SUPPLIED RECORDS:

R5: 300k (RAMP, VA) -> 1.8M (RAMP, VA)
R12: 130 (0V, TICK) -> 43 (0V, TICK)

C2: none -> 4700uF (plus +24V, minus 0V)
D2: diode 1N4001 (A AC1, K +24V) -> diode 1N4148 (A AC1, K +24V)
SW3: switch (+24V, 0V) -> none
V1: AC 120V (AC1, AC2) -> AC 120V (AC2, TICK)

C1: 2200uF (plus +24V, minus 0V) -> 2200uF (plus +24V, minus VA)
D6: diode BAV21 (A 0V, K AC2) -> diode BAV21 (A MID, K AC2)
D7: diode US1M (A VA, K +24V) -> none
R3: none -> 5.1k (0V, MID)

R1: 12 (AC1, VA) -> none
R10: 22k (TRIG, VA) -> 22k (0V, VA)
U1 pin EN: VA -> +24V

TRY IT: Every line above has to be restated word for word.

RESPONSE AREA:
R5: 300k (RAMP, VA) -> 1.8M (RAMP, VA)
R12: 130 (0V, TICK) -> 43 (0V, TICK)

C2: none -> 4700uF (plus +24V, minus 0V)
D2: diode 1N4001 (A AC1, K +24V) -> diode 1N4148 (A AC1, K +24V)
SW3: switch (+24V, 0V) -> none
V1: AC 120V (AC1, AC2) -> AC 120V (AC2, TICK)

C1: 2200uF (plus +24V, minus 0V) -> 2200uF (plus +24V, minus VA)
D6: diode BAV21 (A 0V, K AC2) -> diode BAV21 (A MID, K AC2)
D7: diode US1M (A VA, K +24V) -> none
R3: none -> 5.1k (0V, MID)

R1: 12 (AC1, VA) -> none
R10: 22k (TRIG, VA) -> 22k (0V, VA)
U1 pin EN: VA -> +24V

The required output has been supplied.